===== Source data

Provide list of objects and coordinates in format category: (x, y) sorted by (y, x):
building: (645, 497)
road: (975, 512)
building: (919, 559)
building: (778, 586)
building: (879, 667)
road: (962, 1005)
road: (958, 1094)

==========

Work task: Transcribe the entries exactly, and make each line match the original.

Solution:
Provide list of objects and coordinates in format category: (x, y) sorted by (y, x):
building: (645, 497)
road: (975, 512)
building: (919, 559)
building: (778, 586)
building: (879, 667)
road: (962, 1005)
road: (958, 1094)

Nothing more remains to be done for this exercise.